**Task**
Copy out again, unchanged, the listing below from the line that has "(416, 143) = (140, 234): red" through the line that has "camera: 55 degrees right, 10 degrees up".

··· Records for the exercise

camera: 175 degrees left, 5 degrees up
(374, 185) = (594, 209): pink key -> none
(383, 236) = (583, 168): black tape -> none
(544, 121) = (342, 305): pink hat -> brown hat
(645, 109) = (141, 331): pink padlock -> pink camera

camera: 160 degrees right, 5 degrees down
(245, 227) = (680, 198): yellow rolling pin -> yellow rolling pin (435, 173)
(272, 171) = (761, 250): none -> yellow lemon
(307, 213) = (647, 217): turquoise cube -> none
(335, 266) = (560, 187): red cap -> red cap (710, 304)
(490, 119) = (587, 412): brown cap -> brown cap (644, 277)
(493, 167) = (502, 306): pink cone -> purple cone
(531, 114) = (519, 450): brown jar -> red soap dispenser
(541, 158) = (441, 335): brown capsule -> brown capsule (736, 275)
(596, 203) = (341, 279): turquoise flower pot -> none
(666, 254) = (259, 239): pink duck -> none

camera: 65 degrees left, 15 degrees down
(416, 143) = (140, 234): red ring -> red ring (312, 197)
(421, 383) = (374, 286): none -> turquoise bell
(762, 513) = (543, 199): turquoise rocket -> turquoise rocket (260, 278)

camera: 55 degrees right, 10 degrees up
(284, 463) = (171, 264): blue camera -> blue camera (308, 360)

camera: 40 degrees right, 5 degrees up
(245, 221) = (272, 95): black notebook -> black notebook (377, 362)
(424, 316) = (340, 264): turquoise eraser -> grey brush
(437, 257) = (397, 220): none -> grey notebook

······

**Exercise output**
(416, 143) = (140, 234): red ring -> red ring (312, 197)
(421, 383) = (374, 286): none -> turquoise bell
(762, 513) = (543, 199): turquoise rocket -> turquoise rocket (260, 278)

camera: 55 degrees right, 10 degrees up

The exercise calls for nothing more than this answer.